• HOW TO COMPLETE THIS TASK: Look through the listing below and report every line that contains "pink".

• SUPPLIED DATA:
═══
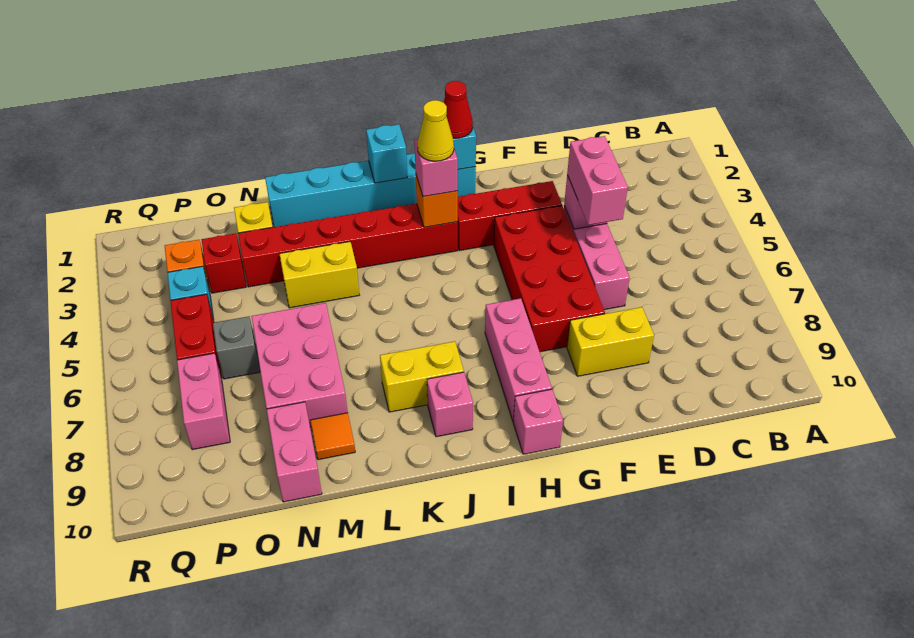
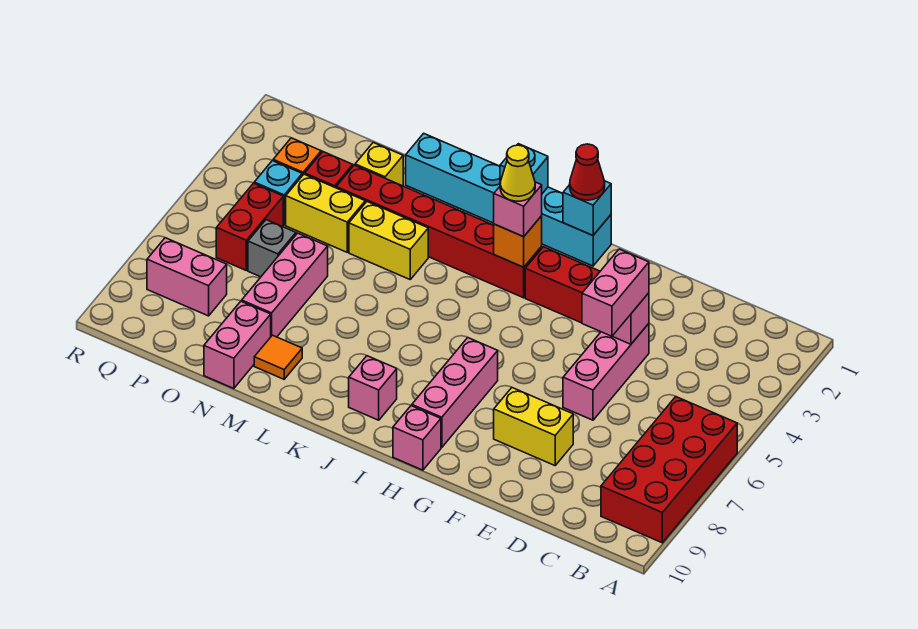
red brick F4:G7 level 1 -> red brick A6:B9 level 1
yellow brick J8:K8 level 1 -> yellow brick N4:O4 level 1
pink brick M6:N8 level 1 -> pink brick N6:N8 level 1
pink brick P7:P8 level 1 -> pink brick P8:Q8 level 1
═══
• RESULT OF THE EXERCISE:
pink brick M6:N8 level 1 -> pink brick N6:N8 level 1
pink brick P7:P8 level 1 -> pink brick P8:Q8 level 1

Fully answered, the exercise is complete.